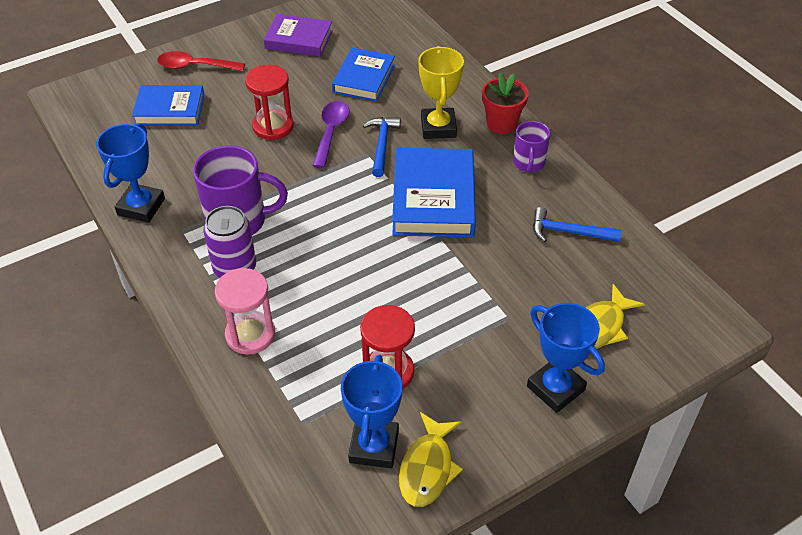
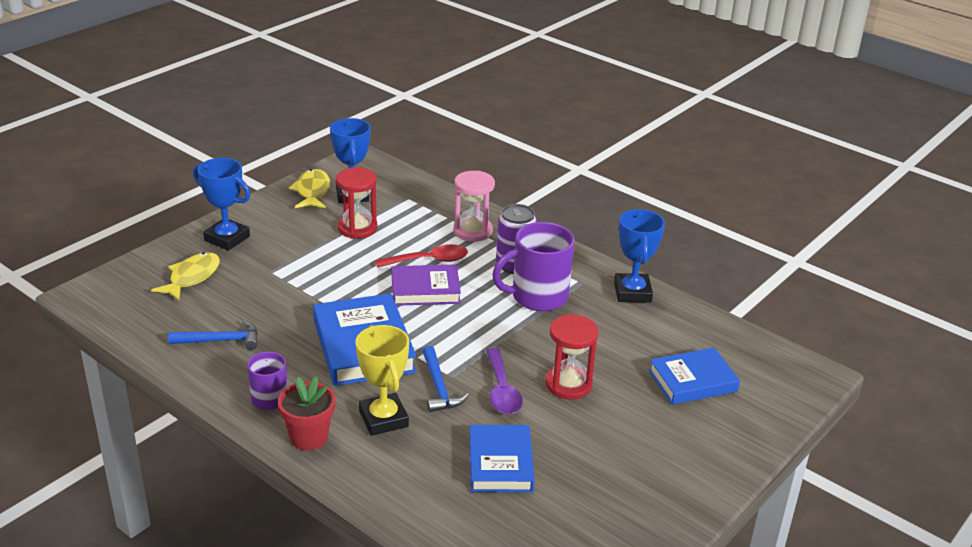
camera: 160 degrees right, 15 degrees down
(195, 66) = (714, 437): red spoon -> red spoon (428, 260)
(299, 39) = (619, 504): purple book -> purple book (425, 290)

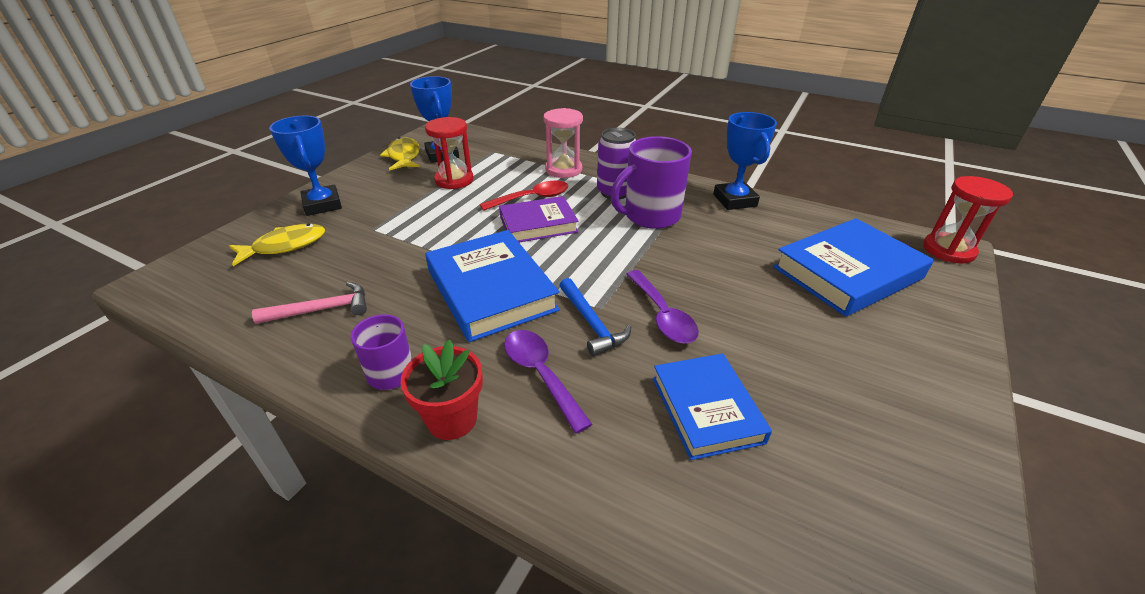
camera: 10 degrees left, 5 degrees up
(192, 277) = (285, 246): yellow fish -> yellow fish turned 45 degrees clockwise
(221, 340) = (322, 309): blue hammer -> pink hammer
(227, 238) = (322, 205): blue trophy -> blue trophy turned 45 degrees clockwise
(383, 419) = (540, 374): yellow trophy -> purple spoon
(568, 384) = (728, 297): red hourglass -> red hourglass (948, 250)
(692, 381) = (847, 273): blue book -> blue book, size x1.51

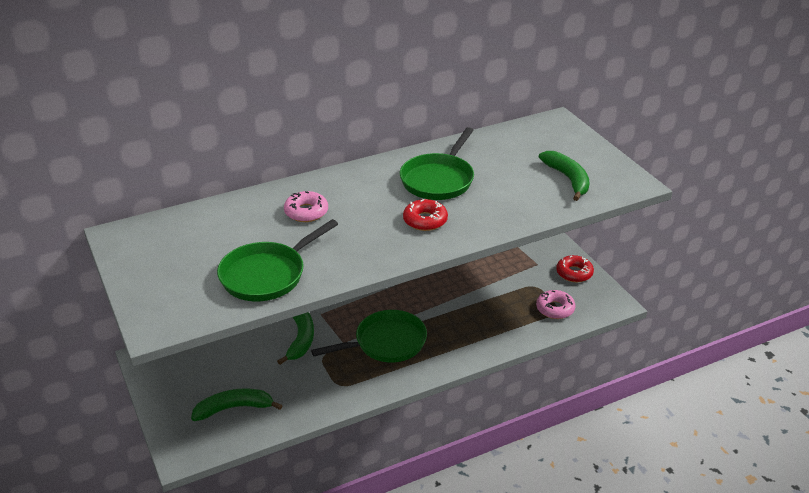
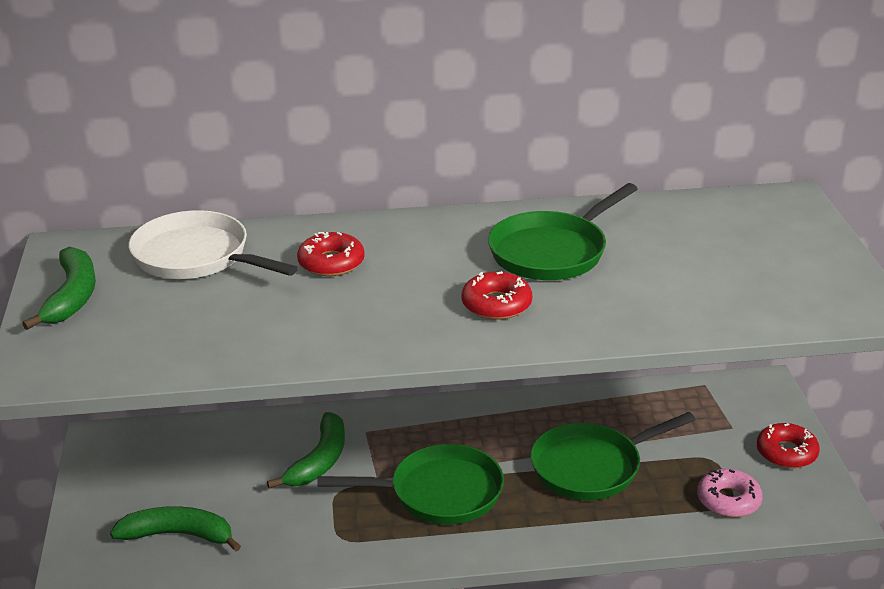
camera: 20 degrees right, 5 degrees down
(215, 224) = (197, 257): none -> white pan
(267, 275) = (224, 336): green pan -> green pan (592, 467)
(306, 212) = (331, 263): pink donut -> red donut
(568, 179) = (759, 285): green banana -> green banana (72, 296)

## Request
Write out the lines of the material from the one containing "(192, 277) = (285, 246): yellow" through the last, exactly and only those. Leave every picture out.

## Problem solution
(192, 277) = (285, 246): yellow fish -> yellow fish turned 45 degrees clockwise
(221, 340) = (322, 309): blue hammer -> pink hammer
(227, 238) = (322, 205): blue trophy -> blue trophy turned 45 degrees clockwise
(383, 419) = (540, 374): yellow trophy -> purple spoon
(568, 384) = (728, 297): red hourglass -> red hourglass (948, 250)
(692, 381) = (847, 273): blue book -> blue book, size x1.51

camera: 20 degrees right, 5 degrees down
(215, 224) = (197, 257): none -> white pan
(267, 275) = (224, 336): green pan -> green pan (592, 467)
(306, 212) = (331, 263): pink donut -> red donut
(568, 179) = (759, 285): green banana -> green banana (72, 296)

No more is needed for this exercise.